→ **ACTIVITY**: In your copy, include every entry exactly as written but no pictures.

→ **GIVEN ENTRIES**:

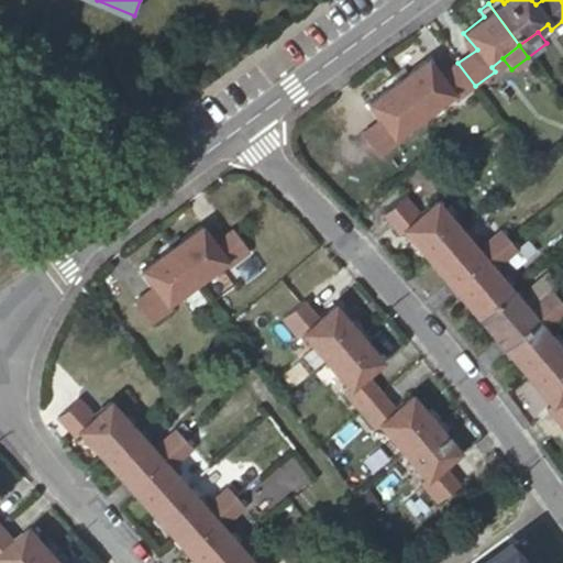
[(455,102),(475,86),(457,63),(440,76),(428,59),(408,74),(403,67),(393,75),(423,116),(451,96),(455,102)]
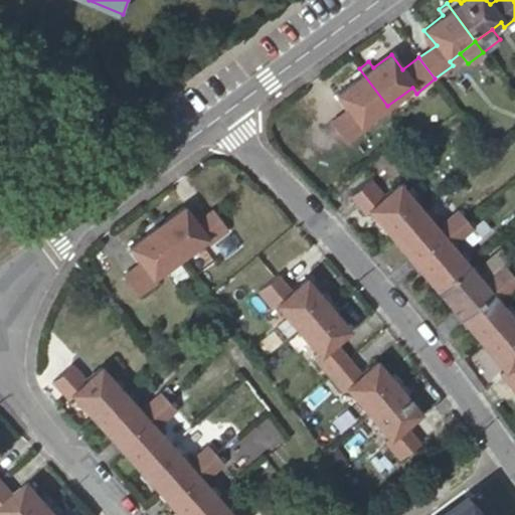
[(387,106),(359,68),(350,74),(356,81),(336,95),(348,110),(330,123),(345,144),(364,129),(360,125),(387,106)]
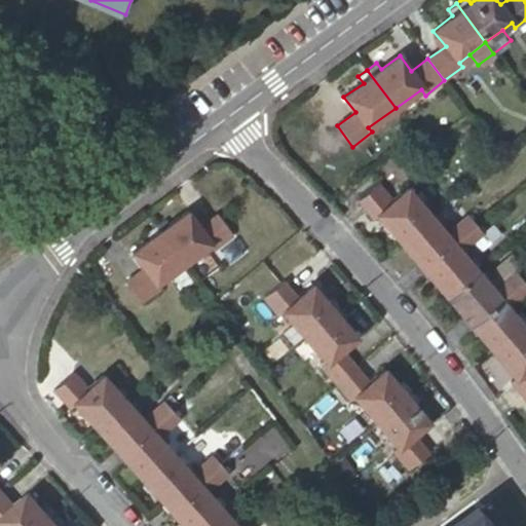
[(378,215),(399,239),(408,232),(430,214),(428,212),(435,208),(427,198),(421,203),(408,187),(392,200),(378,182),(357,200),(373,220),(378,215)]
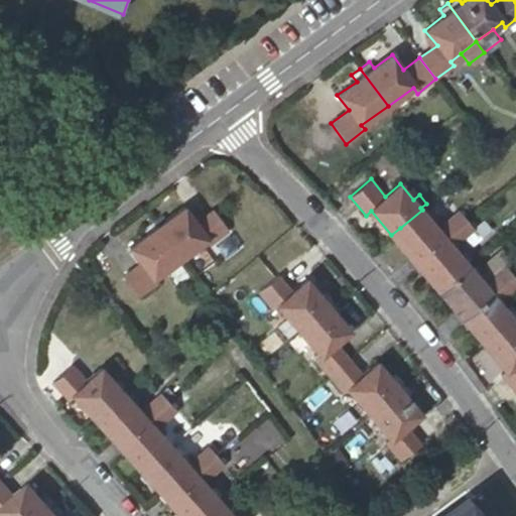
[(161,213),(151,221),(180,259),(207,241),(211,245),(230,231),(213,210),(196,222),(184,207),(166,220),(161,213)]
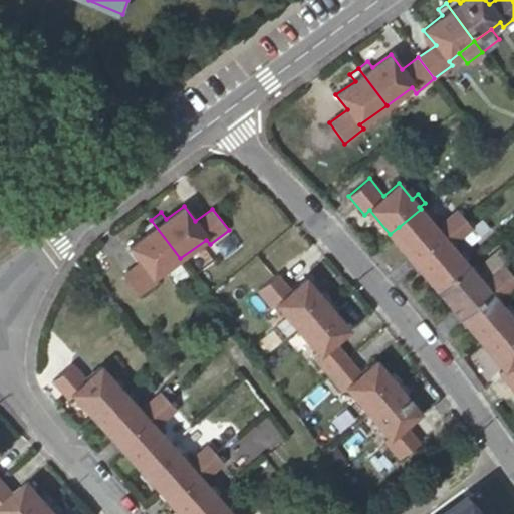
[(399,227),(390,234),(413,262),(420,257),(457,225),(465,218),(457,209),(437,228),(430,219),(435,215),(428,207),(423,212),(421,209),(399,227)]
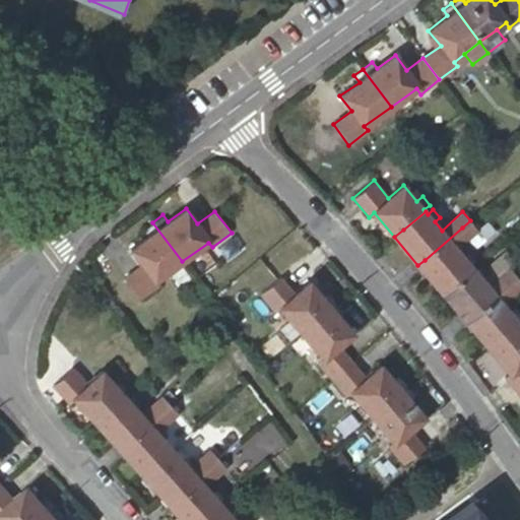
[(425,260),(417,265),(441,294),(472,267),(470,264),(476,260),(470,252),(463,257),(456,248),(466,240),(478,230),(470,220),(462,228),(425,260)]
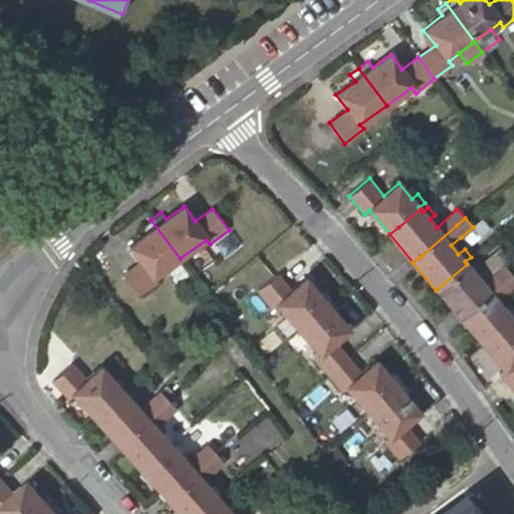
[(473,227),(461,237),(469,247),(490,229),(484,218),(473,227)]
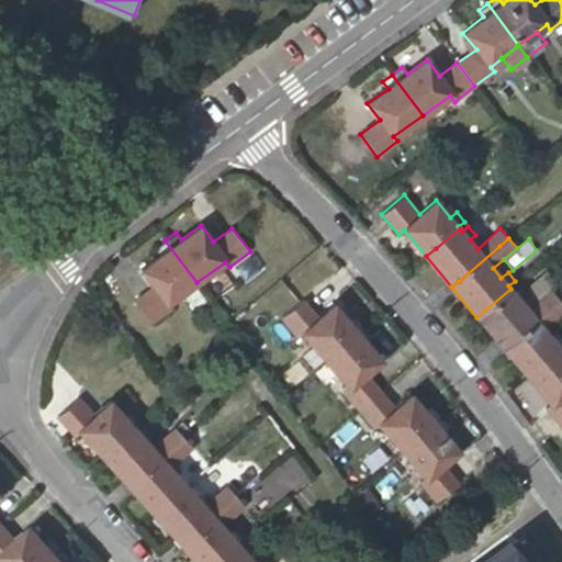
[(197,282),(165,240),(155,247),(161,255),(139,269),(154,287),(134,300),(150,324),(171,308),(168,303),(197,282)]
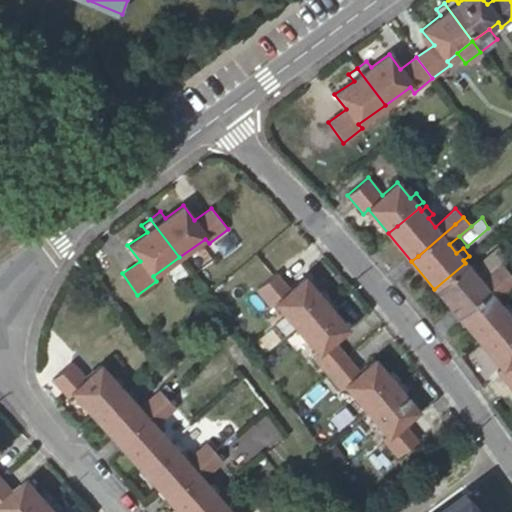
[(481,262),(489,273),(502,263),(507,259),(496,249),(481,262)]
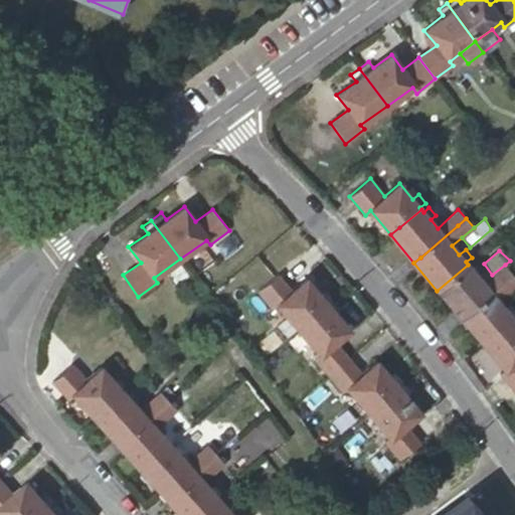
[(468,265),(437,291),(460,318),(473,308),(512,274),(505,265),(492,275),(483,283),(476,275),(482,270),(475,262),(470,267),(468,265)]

→ **EXERCISE RESPONSE**:
[(455,102),(475,86),(457,63),(440,76),(428,59),(408,74),(403,67),(393,75),(423,116),(451,96),(455,102)]
[(387,106),(359,68),(350,74),(356,81),(336,95),(348,110),(330,123),(345,144),(364,129),(360,125),(387,106)]
[(378,215),(399,239),(408,232),(430,214),(428,212),(435,208),(427,198),(421,203),(408,187),(392,200),(378,182),(357,200),(373,220),(378,215)]
[(161,213),(151,221),(180,259),(207,241),(211,245),(230,231),(213,210),(196,222),(184,207),(166,220),(161,213)]
[(399,227),(390,234),(413,262),(420,257),(457,225),(465,218),(457,209),(437,228),(430,219),(435,215),(428,207),(423,212),(421,209),(399,227)]
[(425,260),(417,265),(441,294),(472,267),(470,264),(476,260),(470,252),(463,257),(456,248),(466,240),(478,230),(470,220),(462,228),(425,260)]
[(473,227),(461,237),(469,247),(490,229),(484,218),(473,227)]
[(197,282),(165,240),(155,247),(161,255),(139,269),(154,287),(134,300),(150,324),(171,308),(168,303),(197,282)]
[(481,262),(489,273),(502,263),(507,259),(496,249),(481,262)]
[(468,265),(437,291),(460,318),(473,308),(512,274),(505,265),(492,275),(483,283),(476,275),(482,270),(475,262),(470,267),(468,265)]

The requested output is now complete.